- [WRITTEN INSTRUCTION] Write out the entries verbatim from their beginning through the line containing "24: (225, 35)", including both ends, and omit the pictures.

- [SOURCE MATERIAL]

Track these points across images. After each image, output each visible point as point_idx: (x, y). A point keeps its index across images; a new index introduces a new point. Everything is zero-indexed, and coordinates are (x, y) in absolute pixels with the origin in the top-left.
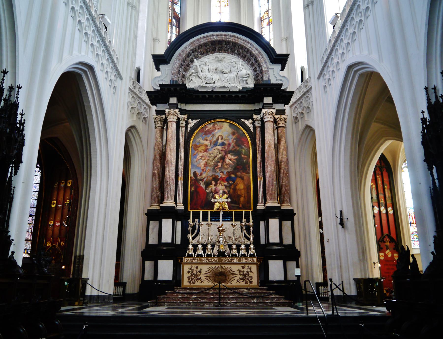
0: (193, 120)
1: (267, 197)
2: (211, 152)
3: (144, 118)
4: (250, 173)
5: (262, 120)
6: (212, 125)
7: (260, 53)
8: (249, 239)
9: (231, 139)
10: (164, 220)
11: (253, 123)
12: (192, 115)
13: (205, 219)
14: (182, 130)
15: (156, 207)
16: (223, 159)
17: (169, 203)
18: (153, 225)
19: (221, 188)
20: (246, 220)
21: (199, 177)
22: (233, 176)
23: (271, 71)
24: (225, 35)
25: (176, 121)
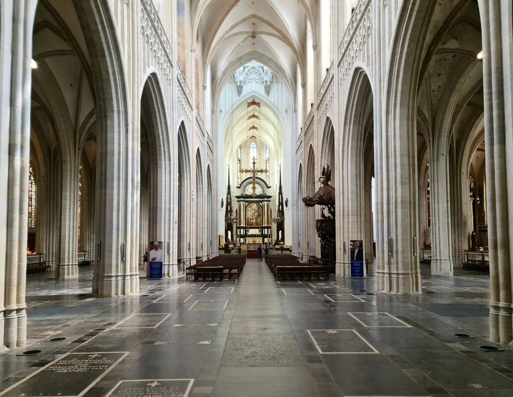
9: (256, 209)
10: (241, 229)
11: (262, 204)
12: (247, 202)
14: (244, 206)
15: (238, 226)
16: (254, 213)
17: (242, 225)
19: (254, 221)
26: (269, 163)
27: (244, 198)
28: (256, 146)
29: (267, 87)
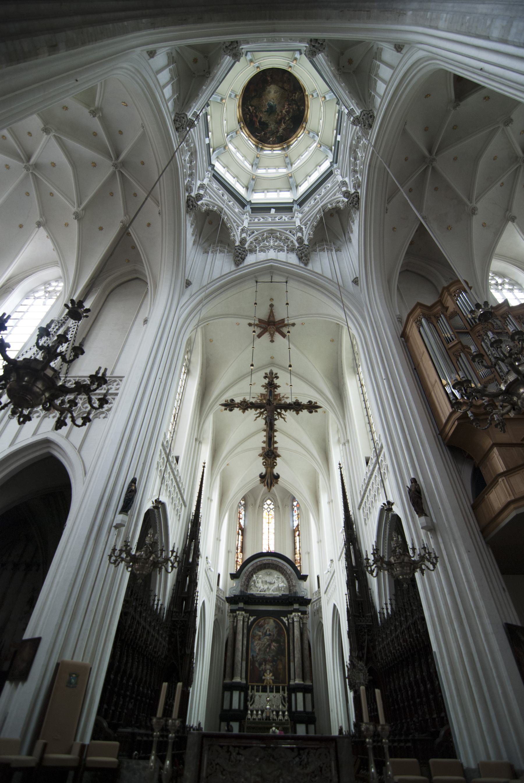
0: (252, 617)
1: (296, 676)
2: (262, 641)
3: (222, 611)
4: (285, 657)
5: (293, 618)
6: (263, 621)
7: (291, 573)
8: (285, 706)
9: (275, 630)
11: (288, 620)
12: (251, 613)
13: (258, 691)
14: (246, 624)
15: (227, 681)
16: (269, 645)
17: (237, 679)
18: (227, 694)
19: (268, 667)
20: (283, 692)
21: (255, 659)
22: (276, 658)
23: (297, 585)
24: (272, 560)
25: (242, 619)
26: (299, 535)
27: (246, 603)
28: (273, 507)
29: (303, 249)
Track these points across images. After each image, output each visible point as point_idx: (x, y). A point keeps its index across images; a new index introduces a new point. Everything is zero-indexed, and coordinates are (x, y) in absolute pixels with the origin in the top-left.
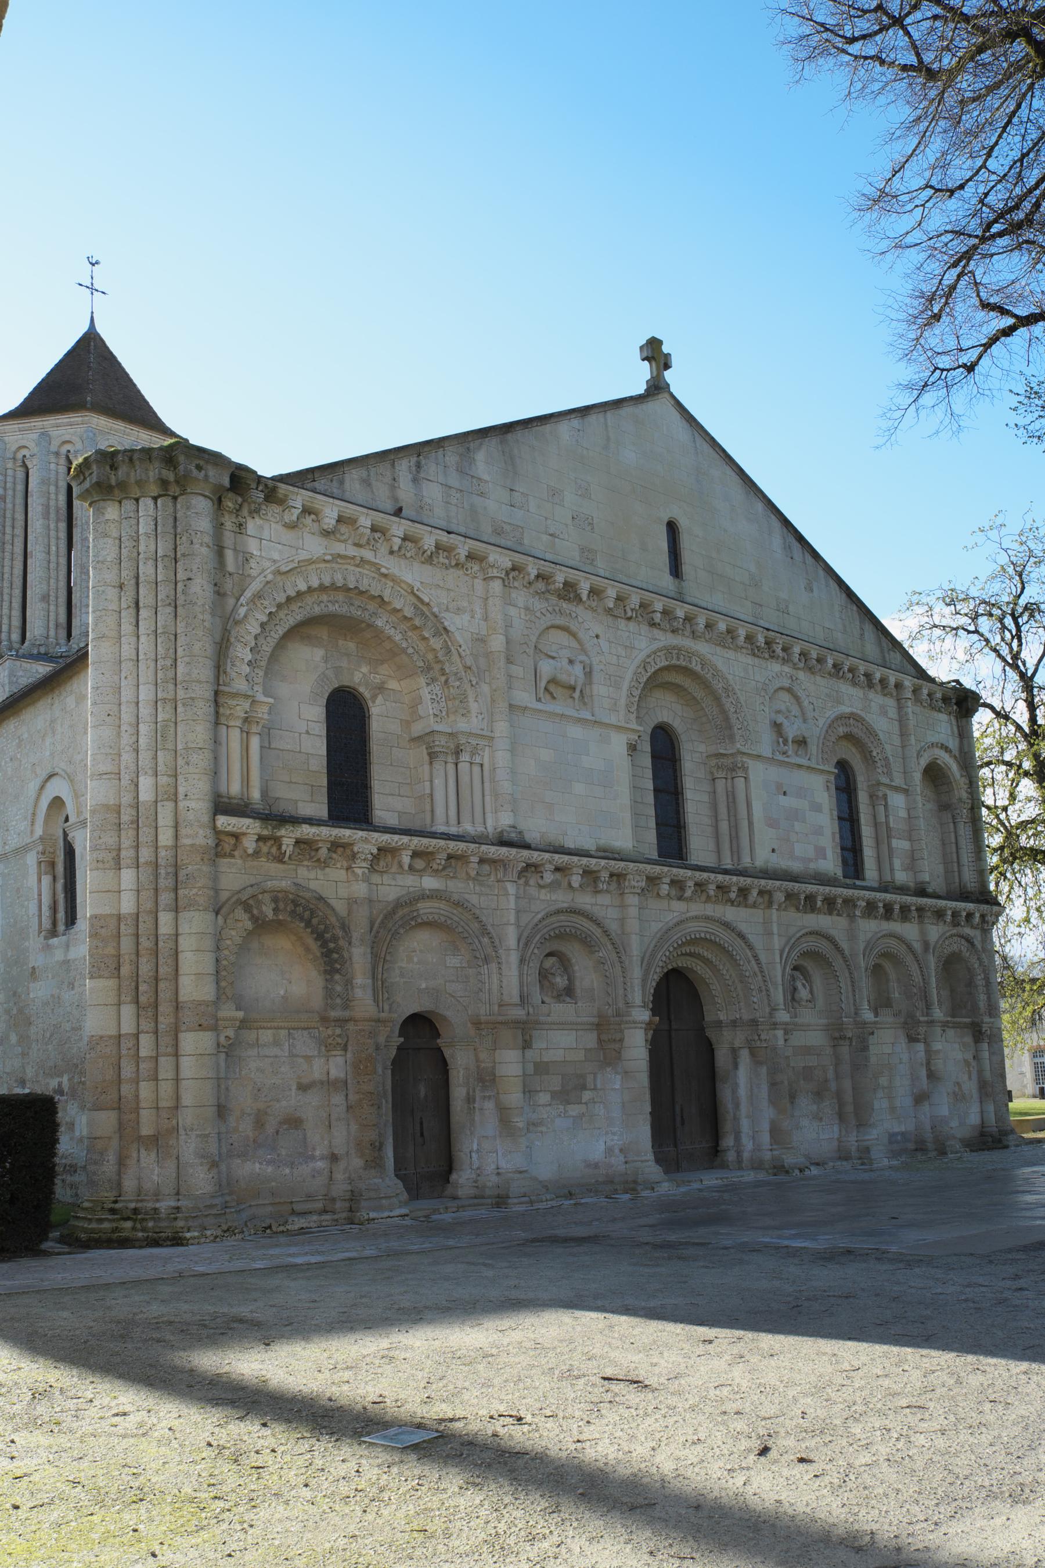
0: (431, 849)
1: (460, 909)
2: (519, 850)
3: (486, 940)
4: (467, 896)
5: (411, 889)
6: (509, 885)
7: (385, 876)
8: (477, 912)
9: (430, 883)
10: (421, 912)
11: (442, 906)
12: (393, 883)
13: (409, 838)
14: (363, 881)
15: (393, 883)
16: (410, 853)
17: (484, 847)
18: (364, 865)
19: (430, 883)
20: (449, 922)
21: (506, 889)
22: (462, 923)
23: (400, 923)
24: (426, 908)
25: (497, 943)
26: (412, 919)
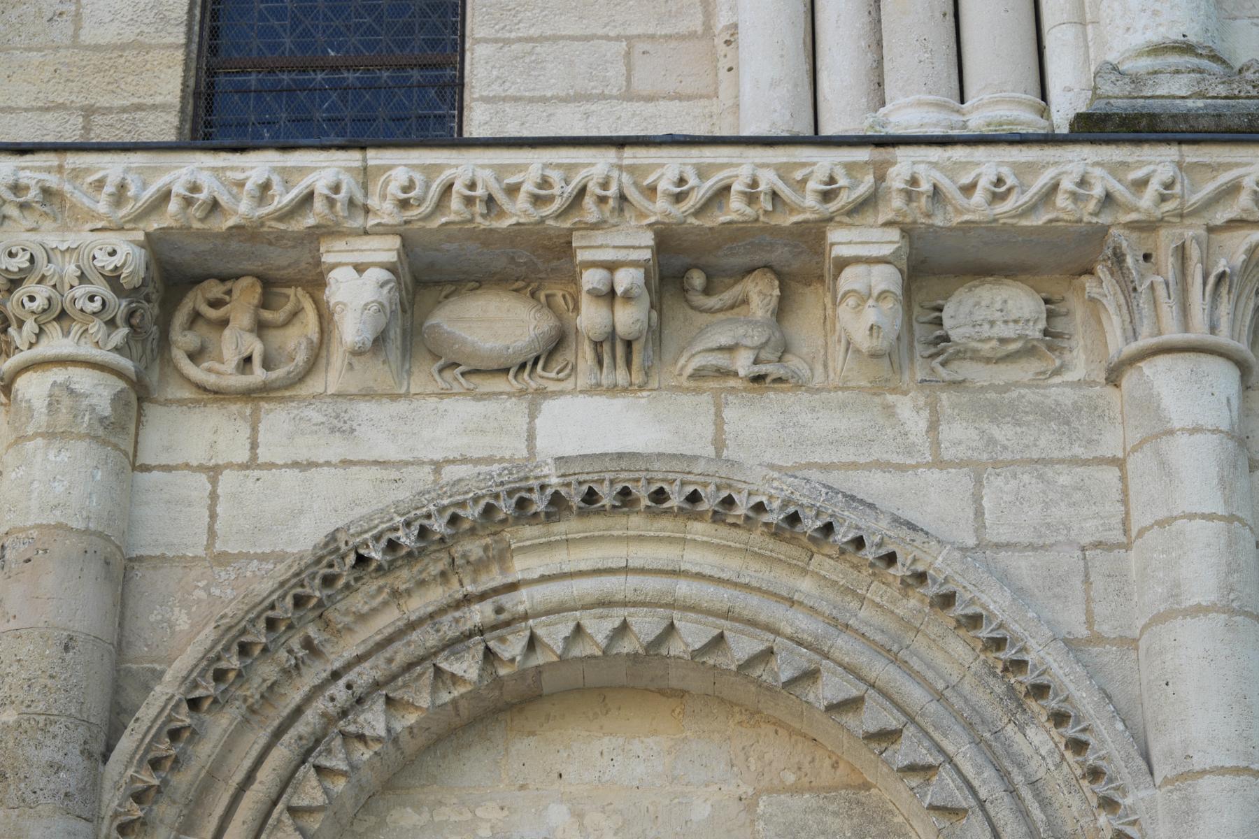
0: (518, 211)
1: (823, 563)
2: (1193, 154)
3: (1037, 741)
4: (872, 485)
5: (451, 473)
6: (1162, 377)
7: (277, 421)
8: (939, 562)
9: (585, 424)
10: (523, 600)
11: (694, 559)
12: (336, 449)
13: (353, 158)
14: (50, 435)
15: (336, 449)
16: (386, 250)
17: (905, 162)
18: (57, 343)
19: (585, 424)
20: (743, 646)
21: (1150, 405)
22: (843, 645)
23: (364, 675)
24: (561, 581)
25: (1109, 742)
26: (452, 645)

- [COMPLETE RESPONSE]
Track these points across images. After each image, output each visible point as point_idx: (x, y). A point keeps its index across images; a new index introduces a new point. Everything is zero-indexed, and coordinates are (x, y) in absolute pixels with the origin in the top-left.
0: (193, 120)
1: (267, 197)
2: (211, 152)
3: (144, 118)
4: (250, 173)
5: (262, 120)
6: (212, 125)
7: (260, 53)
8: (249, 239)
9: (231, 139)
10: (164, 220)
11: (253, 123)
12: (192, 115)
13: (205, 219)
14: (182, 130)
15: (156, 207)
16: (223, 159)
17: (169, 203)
18: (153, 225)
19: (221, 188)
20: (246, 220)
21: (199, 177)
22: (233, 176)
23: (271, 71)
24: (225, 35)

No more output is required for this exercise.